* Exercise brief
Print all of the records below again without a single difference.

Itemized modification records
━━━━━━━━━━━━━━━━━━━━━━━━━━━━━━
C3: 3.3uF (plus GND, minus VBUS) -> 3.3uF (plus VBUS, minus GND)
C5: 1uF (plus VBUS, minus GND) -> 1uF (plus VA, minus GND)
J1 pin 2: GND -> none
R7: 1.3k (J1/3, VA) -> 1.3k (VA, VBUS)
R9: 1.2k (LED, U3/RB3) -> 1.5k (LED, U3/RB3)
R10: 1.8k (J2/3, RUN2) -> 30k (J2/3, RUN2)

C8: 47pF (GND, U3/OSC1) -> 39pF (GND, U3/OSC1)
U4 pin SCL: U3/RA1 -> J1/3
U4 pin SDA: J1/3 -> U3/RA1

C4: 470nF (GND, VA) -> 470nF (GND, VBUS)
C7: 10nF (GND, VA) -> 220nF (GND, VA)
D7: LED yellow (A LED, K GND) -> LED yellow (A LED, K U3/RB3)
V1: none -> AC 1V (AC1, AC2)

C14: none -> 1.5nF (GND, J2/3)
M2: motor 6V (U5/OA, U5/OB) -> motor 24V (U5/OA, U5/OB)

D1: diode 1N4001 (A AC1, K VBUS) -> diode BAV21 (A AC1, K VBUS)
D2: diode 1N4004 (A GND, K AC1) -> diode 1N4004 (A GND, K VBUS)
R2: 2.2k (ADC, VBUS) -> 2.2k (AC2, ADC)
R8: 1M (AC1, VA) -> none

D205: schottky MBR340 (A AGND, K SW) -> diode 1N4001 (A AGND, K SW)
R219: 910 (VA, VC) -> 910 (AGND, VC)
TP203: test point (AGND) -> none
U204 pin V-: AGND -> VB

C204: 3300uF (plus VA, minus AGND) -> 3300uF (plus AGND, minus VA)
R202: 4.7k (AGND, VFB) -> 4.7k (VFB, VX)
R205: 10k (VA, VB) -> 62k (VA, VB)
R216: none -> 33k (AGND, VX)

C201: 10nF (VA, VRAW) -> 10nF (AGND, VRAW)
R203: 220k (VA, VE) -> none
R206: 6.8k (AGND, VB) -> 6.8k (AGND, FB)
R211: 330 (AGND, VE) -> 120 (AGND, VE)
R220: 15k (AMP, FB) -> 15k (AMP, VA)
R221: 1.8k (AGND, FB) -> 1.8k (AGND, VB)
━━━━━━━━━━━━━━━━━━━━━━━━━━━━━━
* Problem solution
C3: 3.3uF (plus GND, minus VBUS) -> 3.3uF (plus VBUS, minus GND)
C5: 1uF (plus VBUS, minus GND) -> 1uF (plus VA, minus GND)
J1 pin 2: GND -> none
R7: 1.3k (J1/3, VA) -> 1.3k (VA, VBUS)
R9: 1.2k (LED, U3/RB3) -> 1.5k (LED, U3/RB3)
R10: 1.8k (J2/3, RUN2) -> 30k (J2/3, RUN2)

C8: 47pF (GND, U3/OSC1) -> 39pF (GND, U3/OSC1)
U4 pin SCL: U3/RA1 -> J1/3
U4 pin SDA: J1/3 -> U3/RA1

C4: 470nF (GND, VA) -> 470nF (GND, VBUS)
C7: 10nF (GND, VA) -> 220nF (GND, VA)
D7: LED yellow (A LED, K GND) -> LED yellow (A LED, K U3/RB3)
V1: none -> AC 1V (AC1, AC2)

C14: none -> 1.5nF (GND, J2/3)
M2: motor 6V (U5/OA, U5/OB) -> motor 24V (U5/OA, U5/OB)

D1: diode 1N4001 (A AC1, K VBUS) -> diode BAV21 (A AC1, K VBUS)
D2: diode 1N4004 (A GND, K AC1) -> diode 1N4004 (A GND, K VBUS)
R2: 2.2k (ADC, VBUS) -> 2.2k (AC2, ADC)
R8: 1M (AC1, VA) -> none

D205: schottky MBR340 (A AGND, K SW) -> diode 1N4001 (A AGND, K SW)
R219: 910 (VA, VC) -> 910 (AGND, VC)
TP203: test point (AGND) -> none
U204 pin V-: AGND -> VB

C204: 3300uF (plus VA, minus AGND) -> 3300uF (plus AGND, minus VA)
R202: 4.7k (AGND, VFB) -> 4.7k (VFB, VX)
R205: 10k (VA, VB) -> 62k (VA, VB)
R216: none -> 33k (AGND, VX)

C201: 10nF (VA, VRAW) -> 10nF (AGND, VRAW)
R203: 220k (VA, VE) -> none
R206: 6.8k (AGND, VB) -> 6.8k (AGND, FB)
R211: 330 (AGND, VE) -> 120 (AGND, VE)
R220: 15k (AMP, FB) -> 15k (AMP, VA)
R221: 1.8k (AGND, FB) -> 1.8k (AGND, VB)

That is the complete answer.